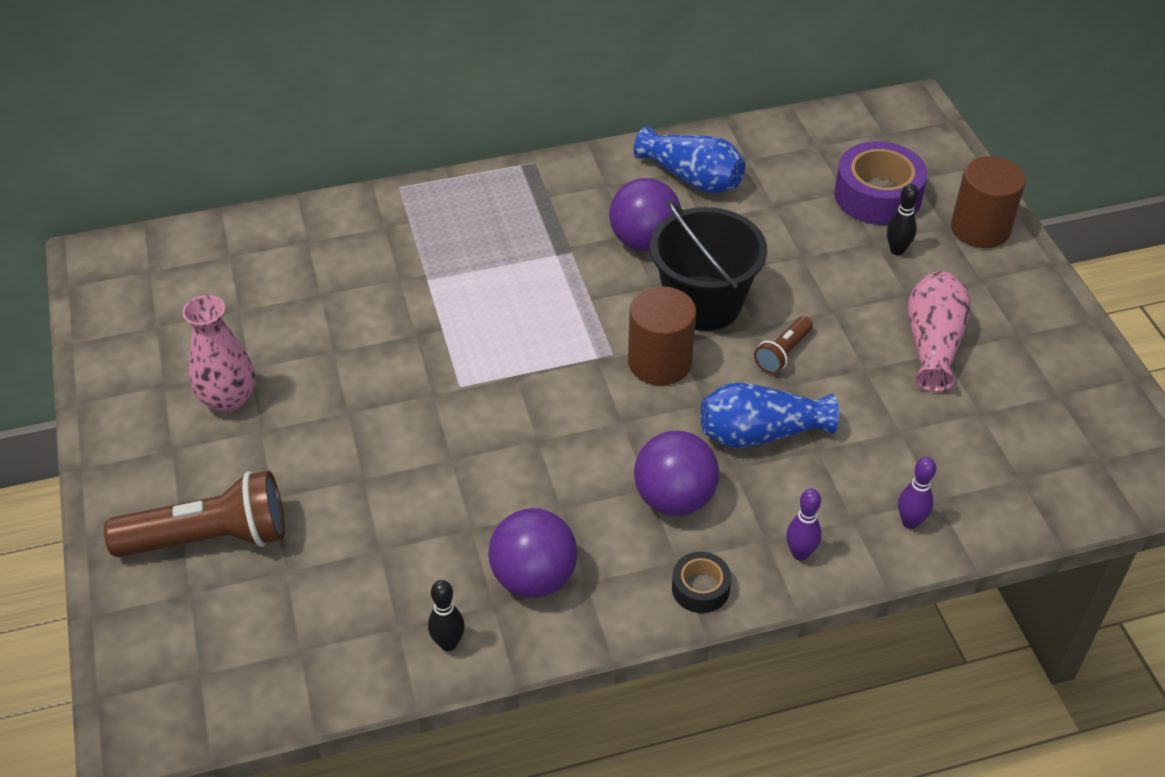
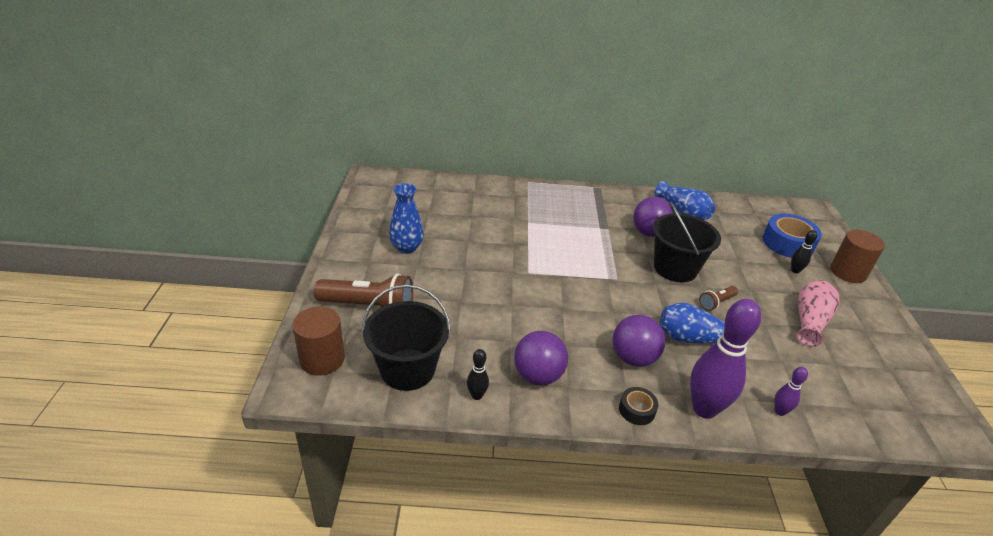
camera: 15 degrees right, 10 degrees down
pink vase [183,295,255,412] -> blue vase [389,183,424,254]
brown cylinder [628,286,696,386] -> brown cylinder moved to [292,306,345,376]
purple bowling pin [786,489,822,561] -> purple bowling pin [690,299,761,419], size x2.24
purple tape [834,141,928,225] -> blue tape [763,214,822,258]
none -> black bucket [362,284,451,391]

◇ ◇ ◇ ◇ ◇

# [WHAT YOU HAVE TO DO]
Nothing but the pictures may be dropped; restate the material word for word.

# [ANSWER BOX]
camera: 15 degrees right, 10 degrees down
pink vase [183,295,255,412] -> blue vase [389,183,424,254]
brown cylinder [628,286,696,386] -> brown cylinder moved to [292,306,345,376]
purple bowling pin [786,489,822,561] -> purple bowling pin [690,299,761,419], size x2.24
purple tape [834,141,928,225] -> blue tape [763,214,822,258]
none -> black bucket [362,284,451,391]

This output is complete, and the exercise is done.